- _WORK REQUIRED_: In the entries below, how many lines contain the string "none"? State the number and nothing else.
--------
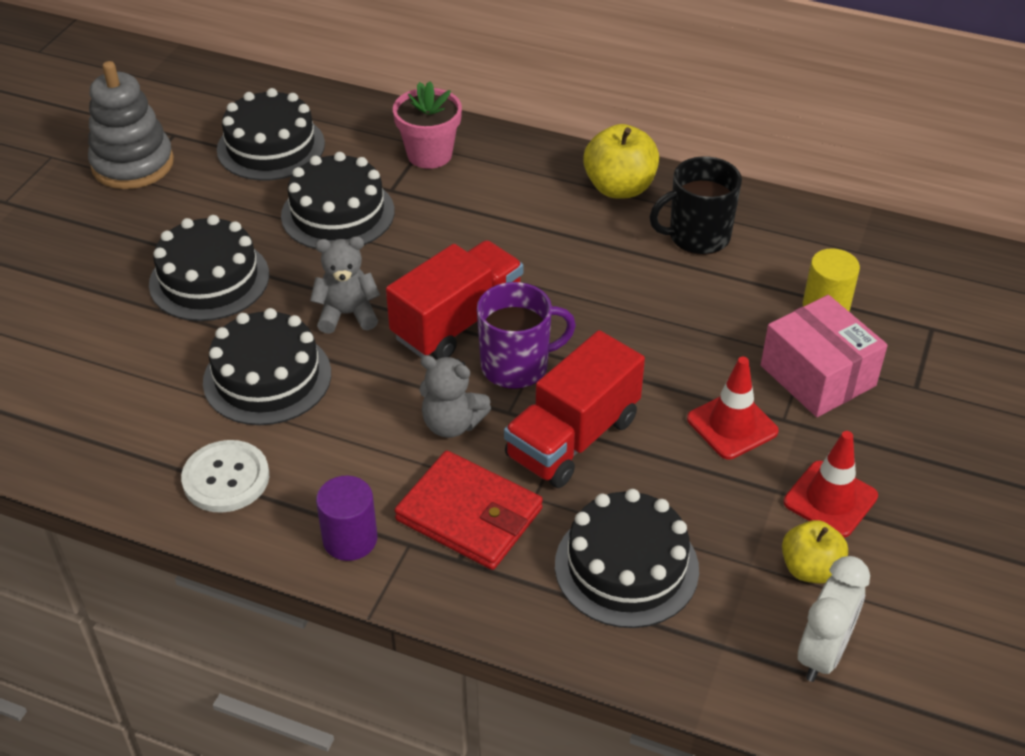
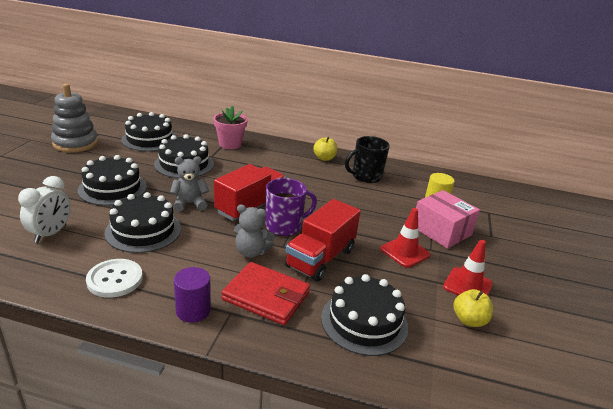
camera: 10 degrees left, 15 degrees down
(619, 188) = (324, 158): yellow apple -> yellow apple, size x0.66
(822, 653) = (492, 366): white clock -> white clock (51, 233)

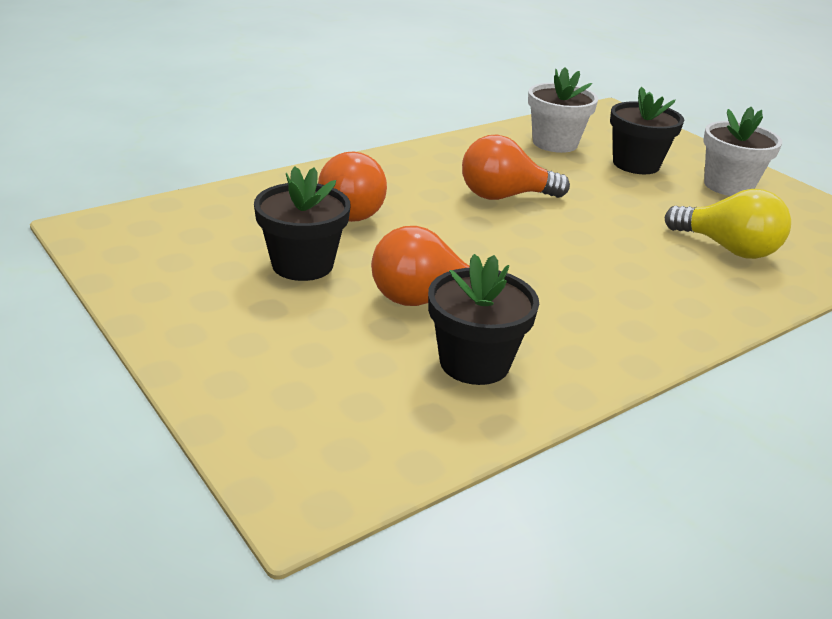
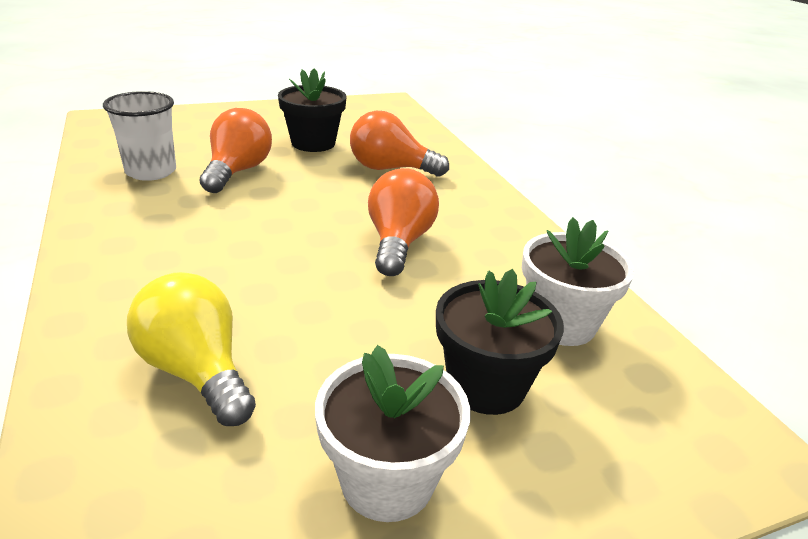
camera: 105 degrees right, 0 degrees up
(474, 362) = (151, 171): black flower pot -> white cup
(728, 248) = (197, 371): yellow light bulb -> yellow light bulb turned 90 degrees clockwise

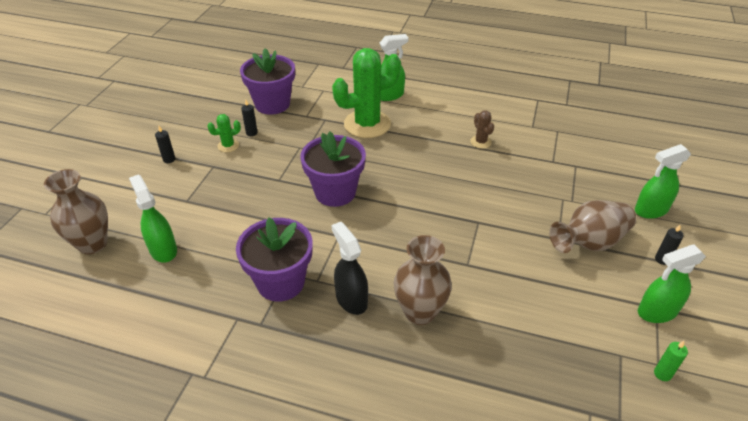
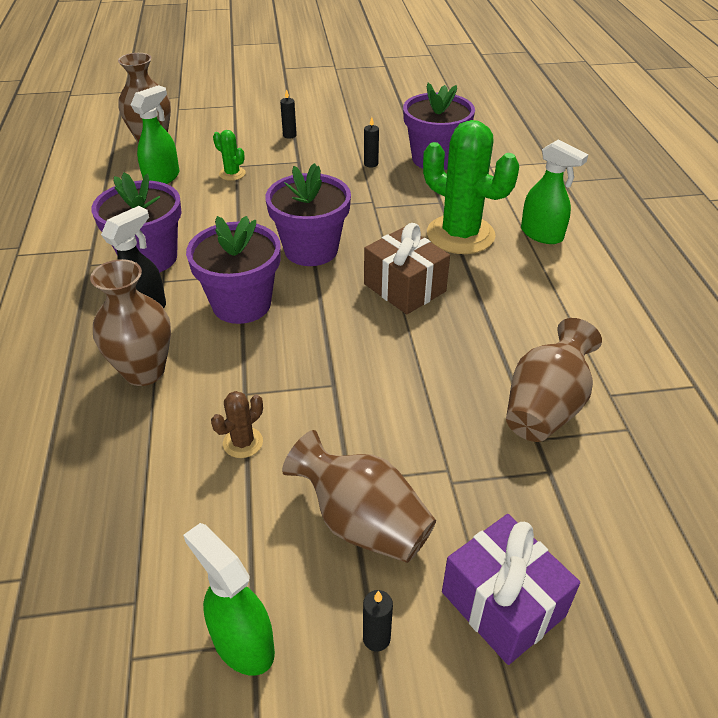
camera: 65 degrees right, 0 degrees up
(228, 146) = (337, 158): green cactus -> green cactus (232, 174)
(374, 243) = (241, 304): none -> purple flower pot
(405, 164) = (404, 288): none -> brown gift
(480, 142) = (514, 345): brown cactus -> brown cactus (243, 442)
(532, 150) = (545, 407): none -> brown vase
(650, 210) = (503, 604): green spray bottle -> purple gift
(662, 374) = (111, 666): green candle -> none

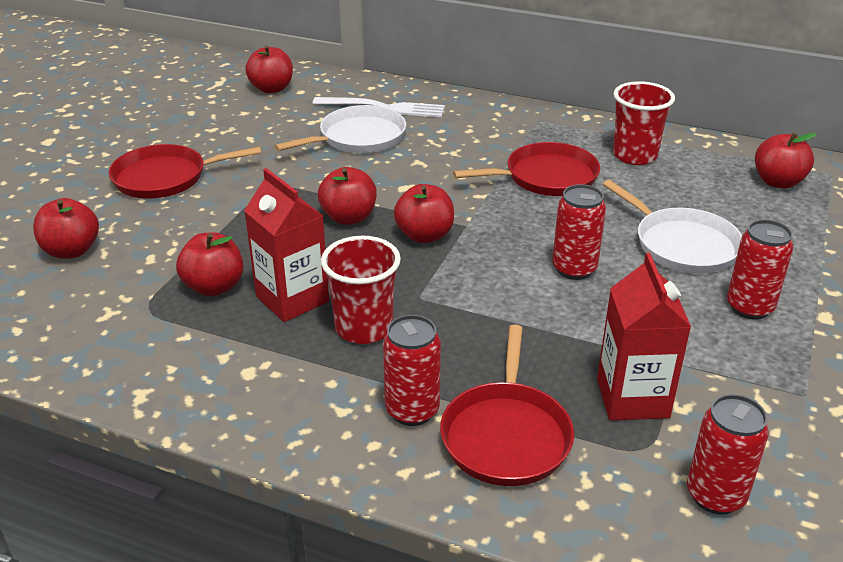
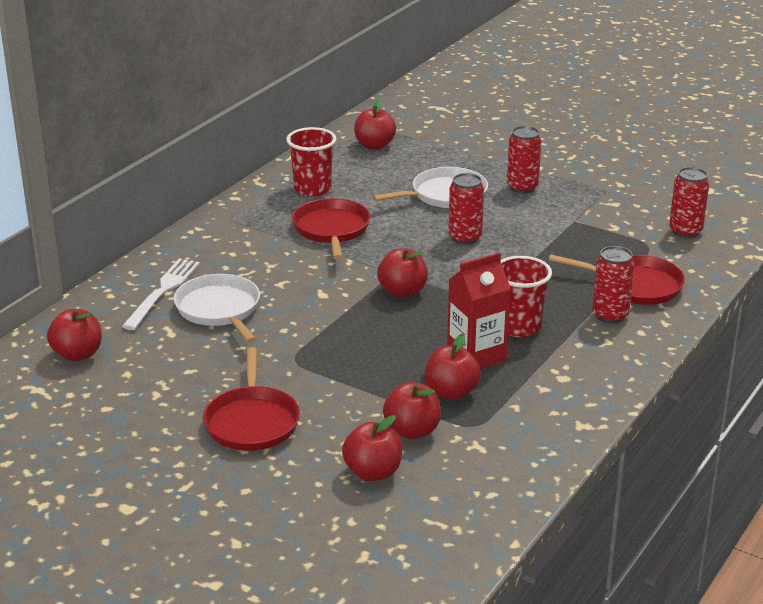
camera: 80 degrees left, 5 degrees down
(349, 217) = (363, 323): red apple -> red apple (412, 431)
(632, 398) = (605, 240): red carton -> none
--------
- _SOLUTION_: 5